> WORK TO COMPLETE: Your reply must contain the full listing below, reproduced exactly, but no pictures.

> RECORDS TO PROCESS:
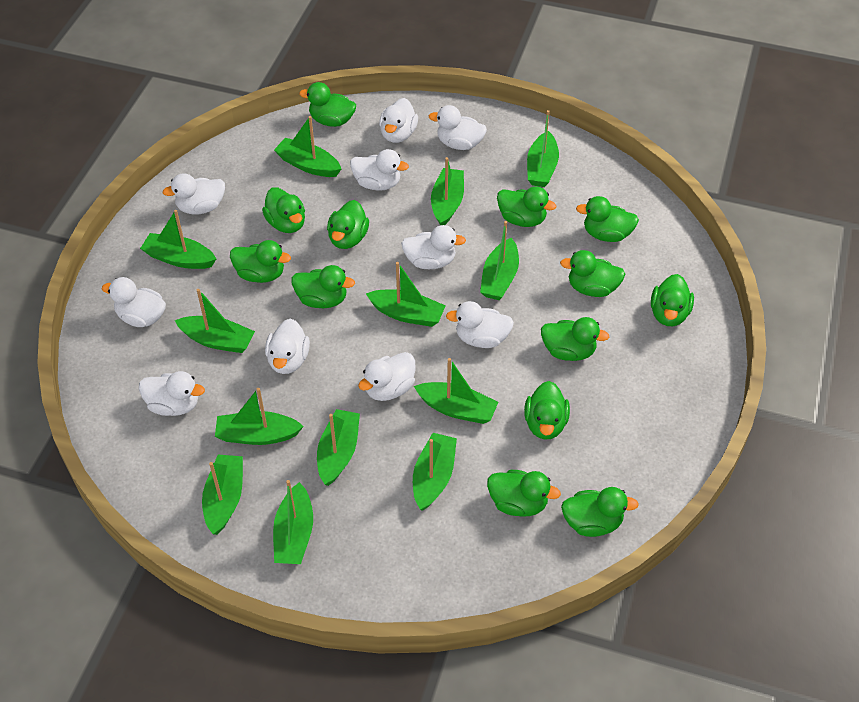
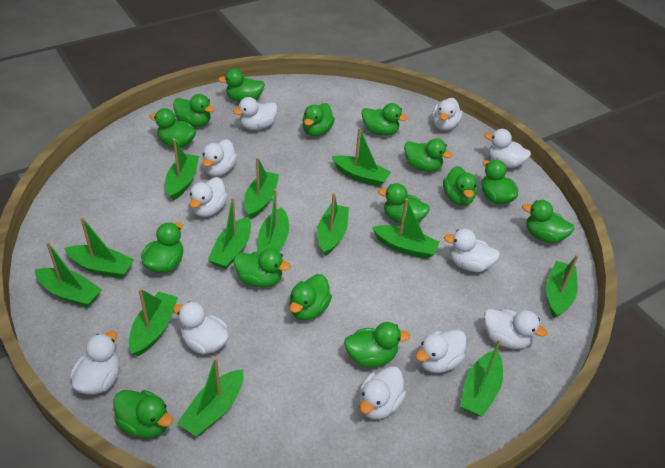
green duck: 13 -> 15
white duck: 10 -> 11

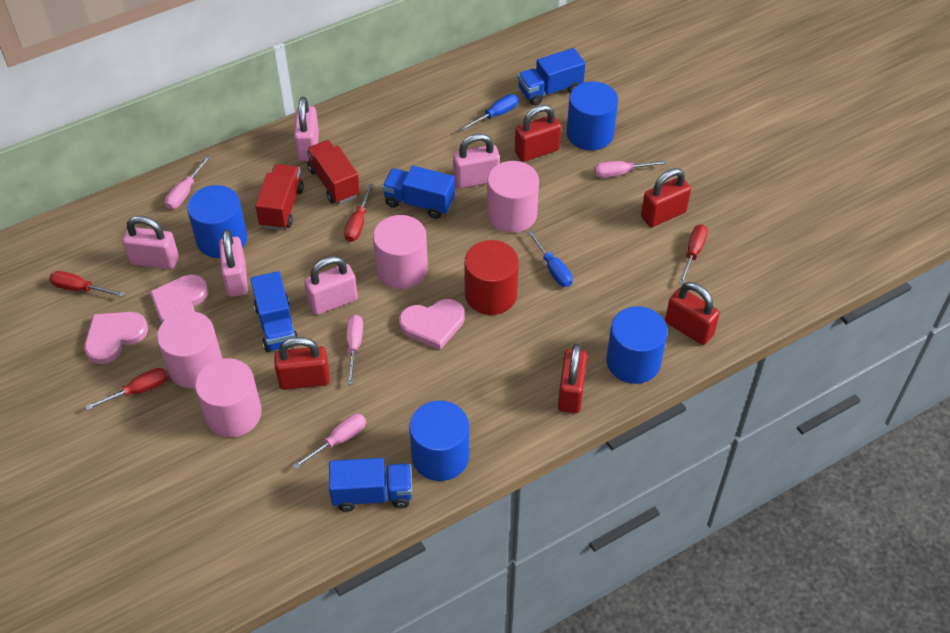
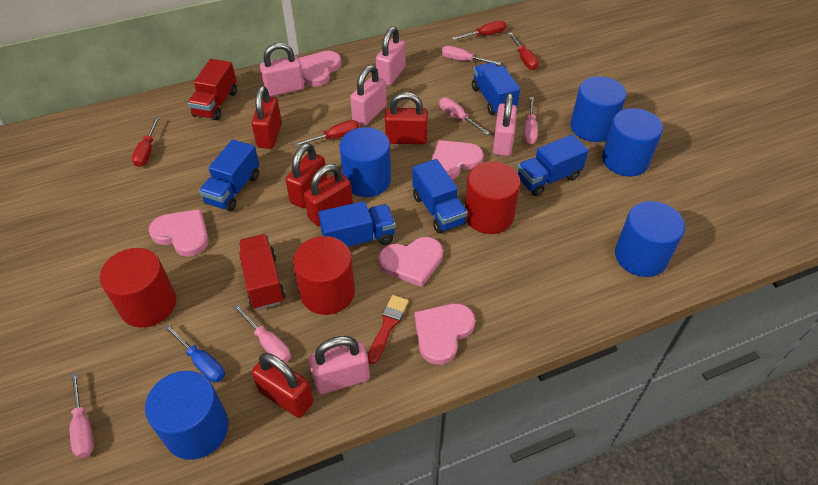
blue cylinder: 4 -> 5
blue screwdriver: 2 -> 1
blue truck: 4 -> 5
pink cylinder: 4 -> 0
pink heart: 3 -> 5
pink screwdriver: 4 -> 5
red brush: 0 -> 1
red cylinder: 1 -> 3

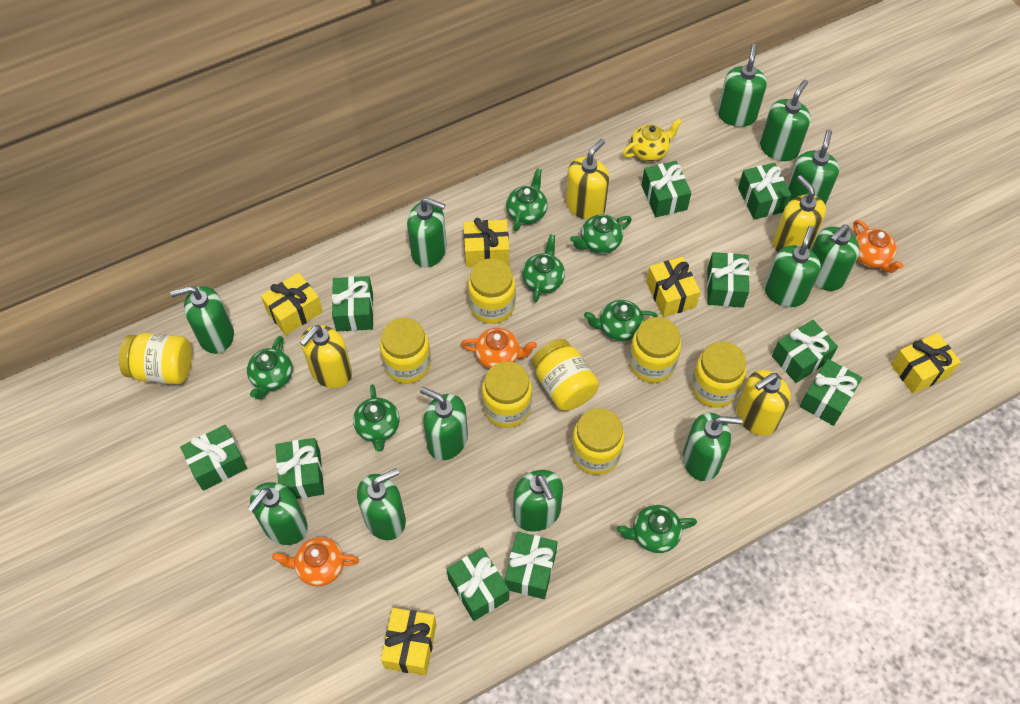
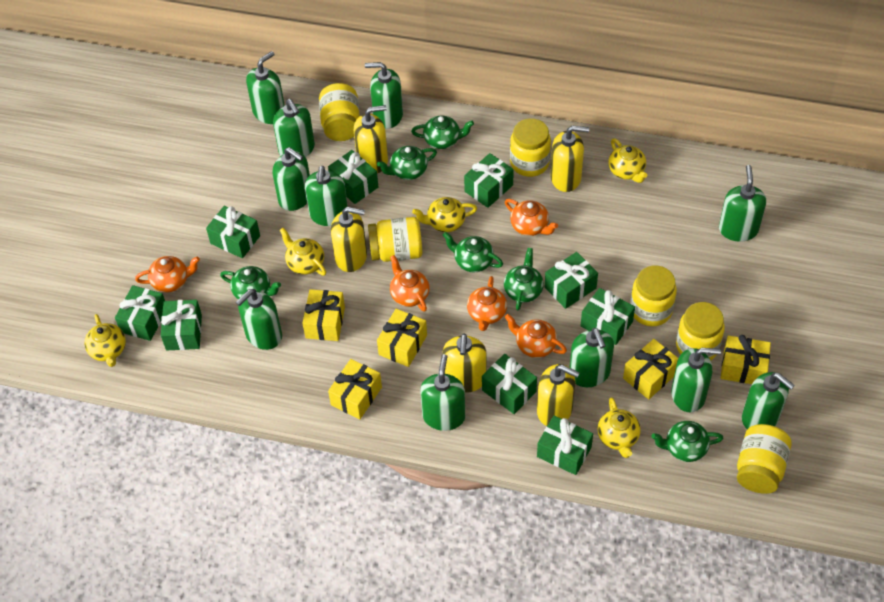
green gift: 10 -> 9
green soap dispenser: 12 -> 11
green teapot: 7 -> 6
orange teapot: 3 -> 5
yellow jar: 8 -> 6
yellow soap dispenser: 4 -> 5
yellow teapot: 1 -> 5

> WORKED SOLUTION:
green duck: 13 -> 15
white duck: 10 -> 11

blue cylinder: 4 -> 5
blue screwdriver: 2 -> 1
blue truck: 4 -> 5
pink cylinder: 4 -> 0
pink heart: 3 -> 5
pink screwdriver: 4 -> 5
red brush: 0 -> 1
red cylinder: 1 -> 3

green gift: 10 -> 9
green soap dispenser: 12 -> 11
green teapot: 7 -> 6
orange teapot: 3 -> 5
yellow jar: 8 -> 6
yellow soap dispenser: 4 -> 5
yellow teapot: 1 -> 5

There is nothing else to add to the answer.